> **The records**:
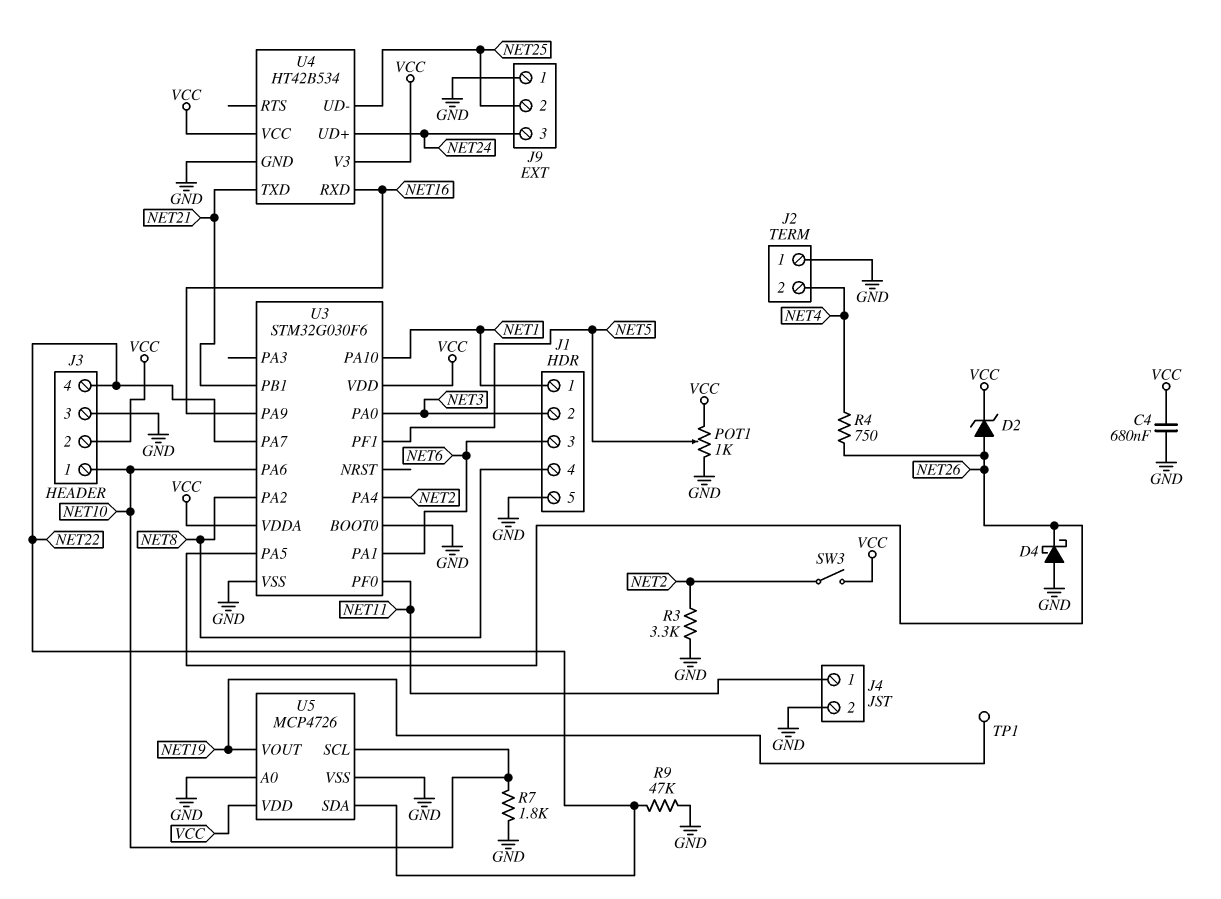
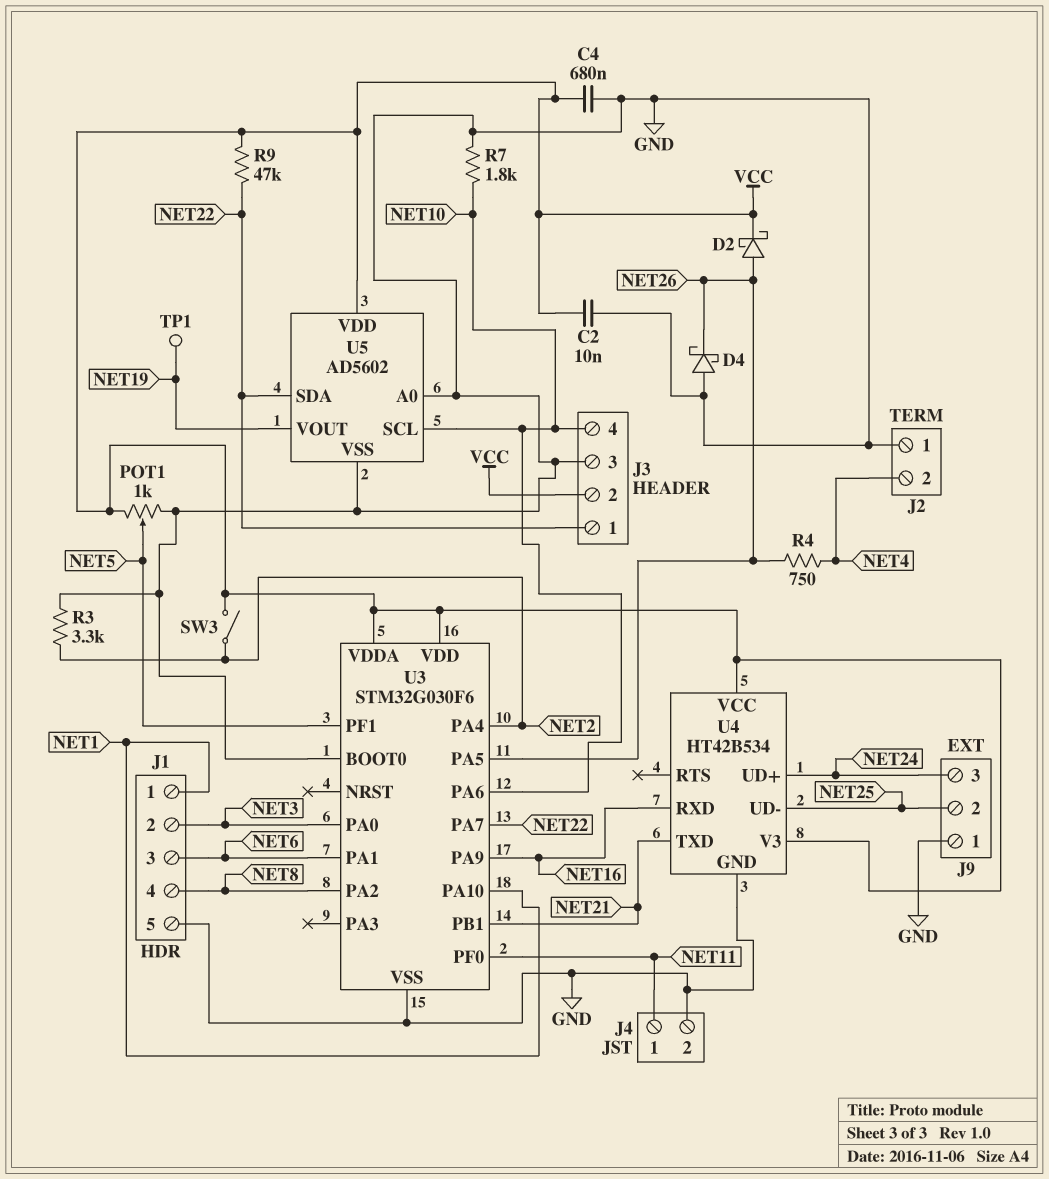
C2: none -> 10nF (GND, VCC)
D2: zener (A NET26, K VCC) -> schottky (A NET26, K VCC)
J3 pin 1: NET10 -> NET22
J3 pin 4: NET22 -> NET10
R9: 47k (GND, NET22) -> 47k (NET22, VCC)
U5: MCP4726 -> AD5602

> **Exercise aim**: Restate the listing word for word. Pictures do not belong in the copy.

> **Expected answer**:
C2: none -> 10nF (GND, VCC)
D2: zener (A NET26, K VCC) -> schottky (A NET26, K VCC)
J3 pin 1: NET10 -> NET22
J3 pin 4: NET22 -> NET10
R9: 47k (GND, NET22) -> 47k (NET22, VCC)
U5: MCP4726 -> AD5602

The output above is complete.